- _Prompt_: Please count the lines in the data below that hold "NMOS" and answer with the number by itself.

*** Exercise material ***

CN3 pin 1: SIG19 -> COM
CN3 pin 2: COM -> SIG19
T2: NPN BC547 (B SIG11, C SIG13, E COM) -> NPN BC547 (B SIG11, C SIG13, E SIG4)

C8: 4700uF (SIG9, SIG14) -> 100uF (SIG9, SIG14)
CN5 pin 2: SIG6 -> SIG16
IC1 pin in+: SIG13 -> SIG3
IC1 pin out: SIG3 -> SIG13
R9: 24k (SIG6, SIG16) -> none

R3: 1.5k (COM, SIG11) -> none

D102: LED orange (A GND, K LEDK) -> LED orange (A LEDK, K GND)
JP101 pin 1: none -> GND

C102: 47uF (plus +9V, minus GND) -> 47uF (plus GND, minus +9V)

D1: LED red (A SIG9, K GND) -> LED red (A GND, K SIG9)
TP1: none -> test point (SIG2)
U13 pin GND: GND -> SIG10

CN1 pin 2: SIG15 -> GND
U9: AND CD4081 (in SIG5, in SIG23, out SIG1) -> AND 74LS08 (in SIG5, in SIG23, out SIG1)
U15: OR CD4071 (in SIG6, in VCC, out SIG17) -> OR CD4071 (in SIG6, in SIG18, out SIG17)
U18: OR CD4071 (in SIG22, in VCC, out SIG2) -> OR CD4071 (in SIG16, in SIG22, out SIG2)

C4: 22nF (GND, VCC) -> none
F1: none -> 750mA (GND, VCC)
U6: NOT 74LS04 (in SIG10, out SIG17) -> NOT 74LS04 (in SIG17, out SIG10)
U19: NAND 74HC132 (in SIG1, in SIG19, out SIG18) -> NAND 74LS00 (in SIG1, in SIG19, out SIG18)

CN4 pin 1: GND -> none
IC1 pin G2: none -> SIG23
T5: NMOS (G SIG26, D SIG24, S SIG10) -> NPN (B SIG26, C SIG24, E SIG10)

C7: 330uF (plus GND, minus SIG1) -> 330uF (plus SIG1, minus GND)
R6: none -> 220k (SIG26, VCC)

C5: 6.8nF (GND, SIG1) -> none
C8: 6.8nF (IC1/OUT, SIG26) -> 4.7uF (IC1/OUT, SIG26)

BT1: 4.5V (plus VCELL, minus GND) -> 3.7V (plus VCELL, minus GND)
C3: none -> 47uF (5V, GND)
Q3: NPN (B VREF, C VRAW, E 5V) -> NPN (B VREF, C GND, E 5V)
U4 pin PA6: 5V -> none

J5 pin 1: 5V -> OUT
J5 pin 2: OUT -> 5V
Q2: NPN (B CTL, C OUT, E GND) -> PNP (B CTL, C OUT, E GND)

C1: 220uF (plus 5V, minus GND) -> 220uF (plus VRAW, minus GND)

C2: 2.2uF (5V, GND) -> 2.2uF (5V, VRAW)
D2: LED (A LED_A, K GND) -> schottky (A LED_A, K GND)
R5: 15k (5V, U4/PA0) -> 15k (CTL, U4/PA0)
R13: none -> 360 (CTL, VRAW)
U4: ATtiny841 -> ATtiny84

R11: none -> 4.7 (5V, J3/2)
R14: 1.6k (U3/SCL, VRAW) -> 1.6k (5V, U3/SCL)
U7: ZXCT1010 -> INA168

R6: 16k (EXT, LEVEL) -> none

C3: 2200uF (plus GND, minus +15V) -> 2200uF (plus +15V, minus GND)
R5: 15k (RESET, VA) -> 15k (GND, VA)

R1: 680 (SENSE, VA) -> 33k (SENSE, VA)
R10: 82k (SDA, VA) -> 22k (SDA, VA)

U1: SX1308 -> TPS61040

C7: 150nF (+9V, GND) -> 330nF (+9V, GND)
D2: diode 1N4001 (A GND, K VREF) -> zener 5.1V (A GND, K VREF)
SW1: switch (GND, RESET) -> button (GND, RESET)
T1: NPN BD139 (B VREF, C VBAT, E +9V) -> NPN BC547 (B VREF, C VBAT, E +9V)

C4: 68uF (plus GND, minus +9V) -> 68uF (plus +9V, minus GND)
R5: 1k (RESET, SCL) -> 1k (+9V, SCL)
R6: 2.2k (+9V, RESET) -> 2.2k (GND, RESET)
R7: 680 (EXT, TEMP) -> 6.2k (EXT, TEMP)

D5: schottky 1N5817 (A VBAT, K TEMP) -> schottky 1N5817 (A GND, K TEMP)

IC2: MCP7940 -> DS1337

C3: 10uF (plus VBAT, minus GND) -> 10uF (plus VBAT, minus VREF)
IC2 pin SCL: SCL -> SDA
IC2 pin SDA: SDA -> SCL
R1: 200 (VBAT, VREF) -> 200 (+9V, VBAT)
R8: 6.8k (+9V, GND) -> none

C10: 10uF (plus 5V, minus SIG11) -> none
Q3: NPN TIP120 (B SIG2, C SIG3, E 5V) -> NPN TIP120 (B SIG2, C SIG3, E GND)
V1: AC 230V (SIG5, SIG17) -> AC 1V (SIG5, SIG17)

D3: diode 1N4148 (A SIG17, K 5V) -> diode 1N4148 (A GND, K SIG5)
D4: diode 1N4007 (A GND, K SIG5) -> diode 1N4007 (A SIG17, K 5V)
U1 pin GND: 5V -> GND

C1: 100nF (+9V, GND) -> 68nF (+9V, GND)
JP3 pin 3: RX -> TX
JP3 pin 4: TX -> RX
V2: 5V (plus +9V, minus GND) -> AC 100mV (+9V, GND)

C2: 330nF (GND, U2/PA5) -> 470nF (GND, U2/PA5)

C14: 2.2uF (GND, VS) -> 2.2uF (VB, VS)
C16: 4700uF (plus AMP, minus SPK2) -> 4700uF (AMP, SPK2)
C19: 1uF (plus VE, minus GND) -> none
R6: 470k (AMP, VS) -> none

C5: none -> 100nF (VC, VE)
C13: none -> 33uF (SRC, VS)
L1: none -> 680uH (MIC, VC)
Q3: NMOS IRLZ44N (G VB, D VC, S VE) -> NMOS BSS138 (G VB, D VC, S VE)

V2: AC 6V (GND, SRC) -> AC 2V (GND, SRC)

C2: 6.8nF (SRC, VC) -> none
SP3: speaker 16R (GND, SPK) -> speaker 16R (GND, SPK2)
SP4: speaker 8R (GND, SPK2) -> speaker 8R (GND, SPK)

*** End of Exercise material ***

- _Response area_: 2